Exercise prompt » Find the string "green" in the records and copy each line where it occurs.
[Start of section]
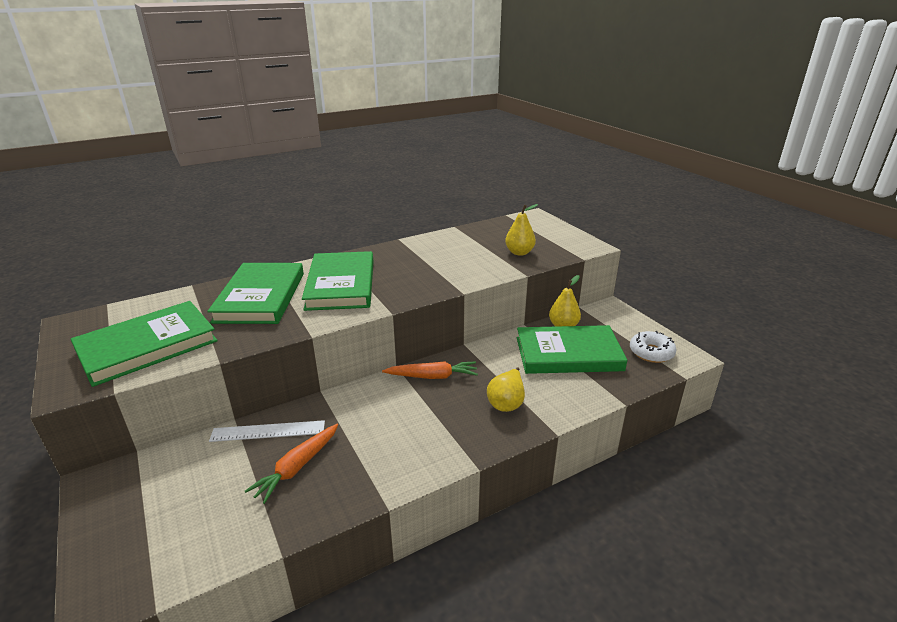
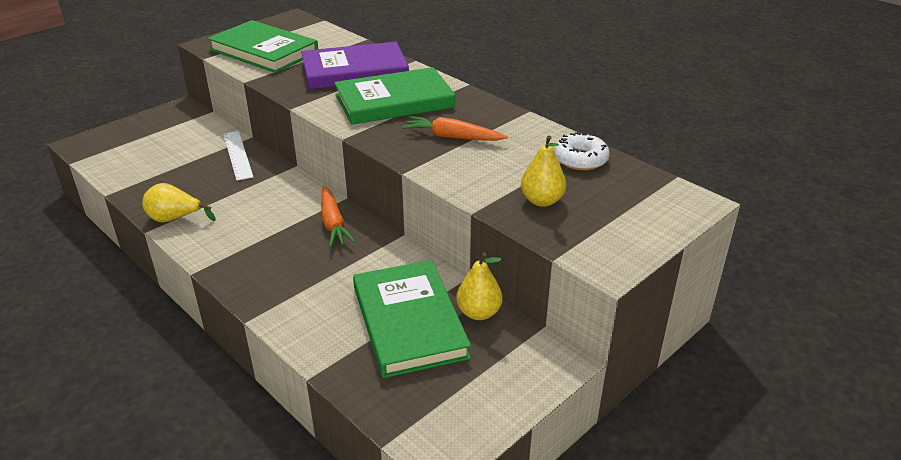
camera: 75 degrees right, 5 degrees up
(260, 297) = (355, 71): green book -> purple book
(297, 467) = (195, 179): orange carrot -> orange carrot (453, 137)
(506, 402) = (296, 279): yellow pear -> yellow pear (175, 219)
(651, 352) = (440, 408): white donut -> white donut (580, 159)

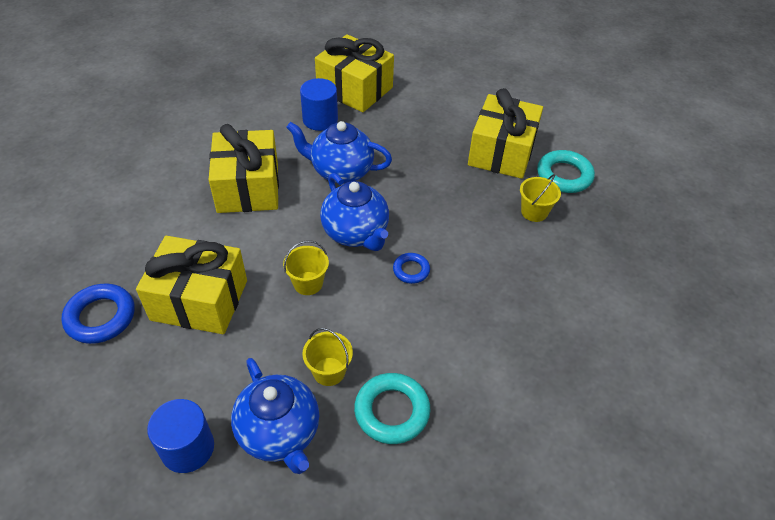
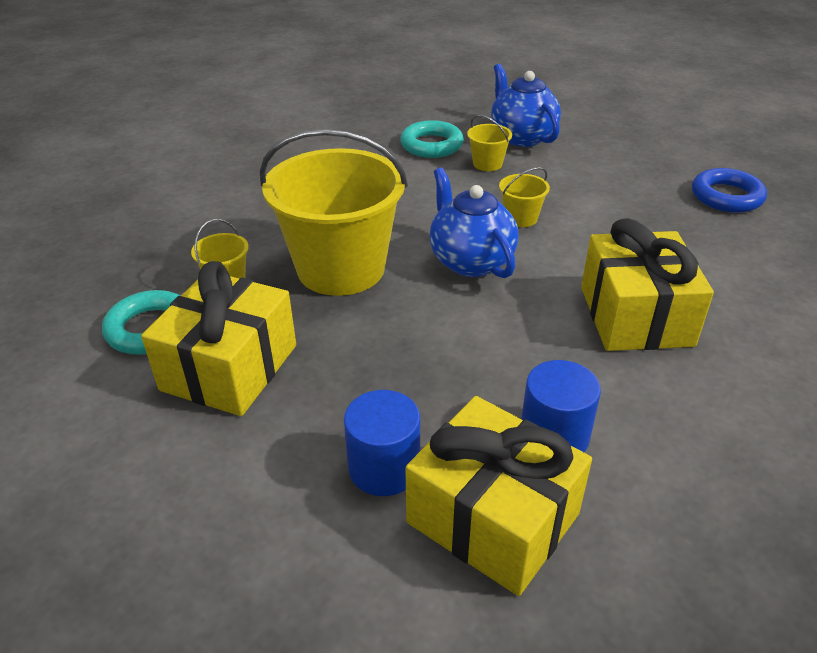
camera: 175 degrees left, 10 degrees down
(187, 448) = (591, 132): blue cylinder -> blue cylinder (384, 468)
(199, 300) = (633, 207): yellow gift -> none
(341, 171) = (500, 338): blue teapot -> none
(411, 270) = (404, 227): blue ring -> none
(454, 225) = (341, 268): none -> yellow bucket

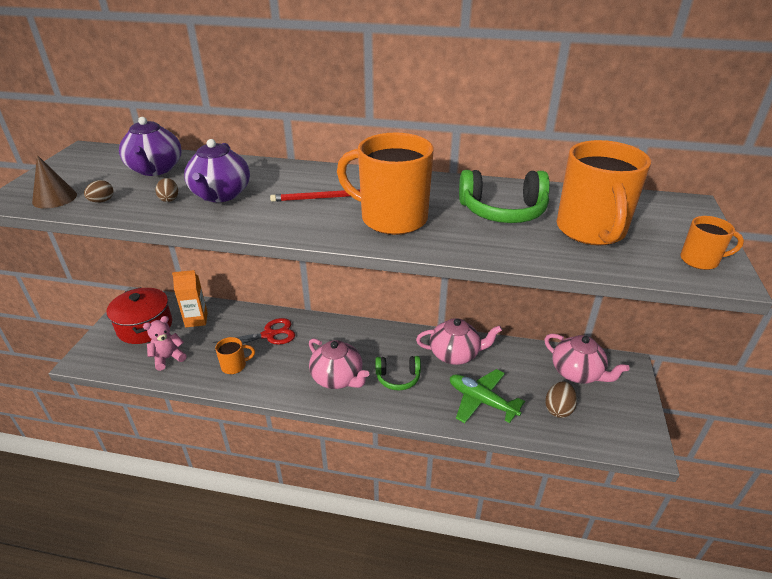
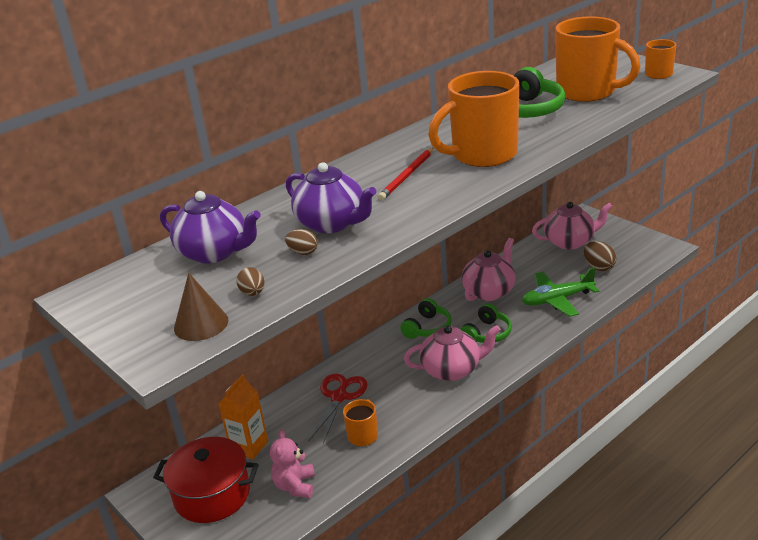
camera: 50 degrees left, 5 degrees down
(379, 342) = (428, 328): none -> green headphones

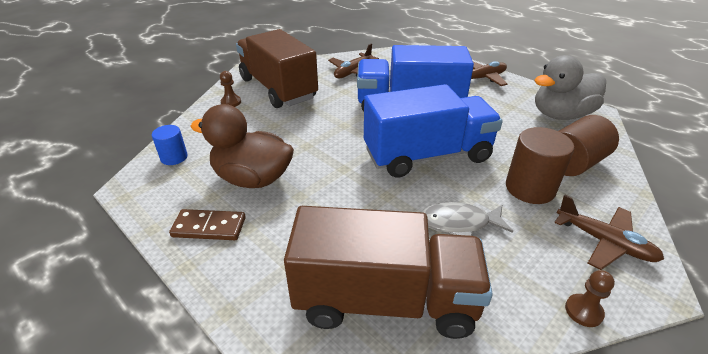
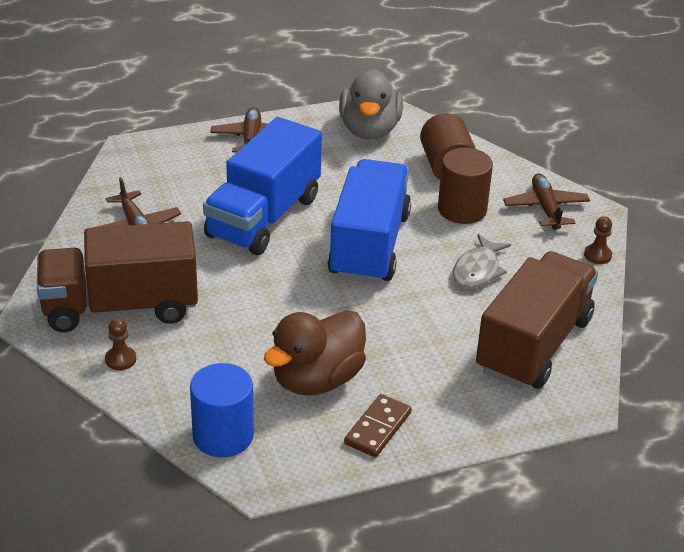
camera: 65 degrees left, 0 degrees up
(174, 157) = (223, 436): blue cylinder -> blue cylinder, size x1.70
(604, 242) = (545, 208): brown plane -> brown plane turned 75 degrees counterclockwise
[End of section]
Completed exercise »
(260, 297) = (355, 71): green book -> purple book
(379, 342) = (428, 328): none -> green headphones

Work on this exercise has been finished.